Print, from the listing below, the lines starting at the line containing "turquoise lamp: 7 -> 8" and ending at the line containing "turquoise clock: 1 -> 0", exactly as they stand, and print nothing else.

----

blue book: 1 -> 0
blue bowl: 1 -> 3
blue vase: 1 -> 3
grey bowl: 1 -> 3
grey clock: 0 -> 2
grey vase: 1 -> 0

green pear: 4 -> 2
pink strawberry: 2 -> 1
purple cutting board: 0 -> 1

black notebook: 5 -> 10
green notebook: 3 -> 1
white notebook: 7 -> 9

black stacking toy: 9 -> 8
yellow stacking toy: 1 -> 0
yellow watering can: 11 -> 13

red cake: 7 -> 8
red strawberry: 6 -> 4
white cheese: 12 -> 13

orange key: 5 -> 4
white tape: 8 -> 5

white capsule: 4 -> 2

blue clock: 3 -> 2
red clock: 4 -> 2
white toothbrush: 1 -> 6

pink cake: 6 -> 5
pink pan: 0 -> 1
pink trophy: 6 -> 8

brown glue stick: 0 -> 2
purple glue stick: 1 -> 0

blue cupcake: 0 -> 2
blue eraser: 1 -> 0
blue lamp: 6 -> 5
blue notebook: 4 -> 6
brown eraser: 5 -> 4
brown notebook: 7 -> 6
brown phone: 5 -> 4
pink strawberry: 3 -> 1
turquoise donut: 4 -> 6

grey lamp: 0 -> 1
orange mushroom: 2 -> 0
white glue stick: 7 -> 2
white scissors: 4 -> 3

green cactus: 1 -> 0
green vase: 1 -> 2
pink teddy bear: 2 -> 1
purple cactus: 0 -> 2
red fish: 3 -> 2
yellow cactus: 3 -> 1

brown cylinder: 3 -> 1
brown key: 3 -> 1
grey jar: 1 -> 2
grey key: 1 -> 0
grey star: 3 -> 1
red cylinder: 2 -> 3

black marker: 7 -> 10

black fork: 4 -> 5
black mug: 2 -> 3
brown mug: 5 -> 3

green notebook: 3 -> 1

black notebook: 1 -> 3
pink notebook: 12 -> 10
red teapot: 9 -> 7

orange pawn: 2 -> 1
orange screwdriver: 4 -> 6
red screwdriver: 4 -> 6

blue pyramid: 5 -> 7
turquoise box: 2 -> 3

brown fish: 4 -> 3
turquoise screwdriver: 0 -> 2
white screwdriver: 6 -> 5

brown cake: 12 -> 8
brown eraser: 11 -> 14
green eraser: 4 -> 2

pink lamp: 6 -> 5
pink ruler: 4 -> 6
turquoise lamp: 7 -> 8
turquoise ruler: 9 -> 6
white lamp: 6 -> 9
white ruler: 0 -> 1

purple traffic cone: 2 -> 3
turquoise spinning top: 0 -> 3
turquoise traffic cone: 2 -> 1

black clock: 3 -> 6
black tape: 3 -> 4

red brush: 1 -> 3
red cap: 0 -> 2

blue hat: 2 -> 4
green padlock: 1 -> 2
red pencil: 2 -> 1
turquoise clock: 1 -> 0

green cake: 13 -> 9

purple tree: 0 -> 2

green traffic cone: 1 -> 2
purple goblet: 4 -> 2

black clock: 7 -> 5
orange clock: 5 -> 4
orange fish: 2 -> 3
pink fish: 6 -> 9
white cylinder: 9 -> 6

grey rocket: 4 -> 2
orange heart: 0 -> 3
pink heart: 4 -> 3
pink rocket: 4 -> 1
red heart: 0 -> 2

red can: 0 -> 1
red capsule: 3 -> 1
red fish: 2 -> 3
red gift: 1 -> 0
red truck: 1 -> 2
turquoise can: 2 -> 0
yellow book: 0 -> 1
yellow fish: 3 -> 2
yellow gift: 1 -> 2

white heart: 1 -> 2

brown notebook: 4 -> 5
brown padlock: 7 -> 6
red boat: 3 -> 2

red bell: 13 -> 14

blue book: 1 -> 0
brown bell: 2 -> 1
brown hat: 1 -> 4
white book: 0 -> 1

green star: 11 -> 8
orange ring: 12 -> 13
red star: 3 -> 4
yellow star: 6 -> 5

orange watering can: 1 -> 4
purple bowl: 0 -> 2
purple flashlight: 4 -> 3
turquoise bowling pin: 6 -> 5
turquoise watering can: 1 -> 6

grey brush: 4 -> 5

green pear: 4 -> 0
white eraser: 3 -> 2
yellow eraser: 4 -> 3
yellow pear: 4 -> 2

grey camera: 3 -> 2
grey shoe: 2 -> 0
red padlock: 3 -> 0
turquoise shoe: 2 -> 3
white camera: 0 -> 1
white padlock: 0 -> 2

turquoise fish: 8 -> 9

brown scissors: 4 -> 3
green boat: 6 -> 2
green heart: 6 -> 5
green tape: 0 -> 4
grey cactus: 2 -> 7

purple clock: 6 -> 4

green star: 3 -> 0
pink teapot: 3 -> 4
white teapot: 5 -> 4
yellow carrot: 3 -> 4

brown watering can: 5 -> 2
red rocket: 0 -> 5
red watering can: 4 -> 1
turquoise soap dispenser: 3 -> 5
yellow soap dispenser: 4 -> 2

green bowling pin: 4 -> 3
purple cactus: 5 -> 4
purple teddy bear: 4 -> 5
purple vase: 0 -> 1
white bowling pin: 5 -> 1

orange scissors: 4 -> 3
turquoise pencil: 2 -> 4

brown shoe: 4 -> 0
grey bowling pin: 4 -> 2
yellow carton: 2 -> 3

----

▸ The answer:
turquoise lamp: 7 -> 8
turquoise ruler: 9 -> 6
white lamp: 6 -> 9
white ruler: 0 -> 1

purple traffic cone: 2 -> 3
turquoise spinning top: 0 -> 3
turquoise traffic cone: 2 -> 1

black clock: 3 -> 6
black tape: 3 -> 4

red brush: 1 -> 3
red cap: 0 -> 2

blue hat: 2 -> 4
green padlock: 1 -> 2
red pencil: 2 -> 1
turquoise clock: 1 -> 0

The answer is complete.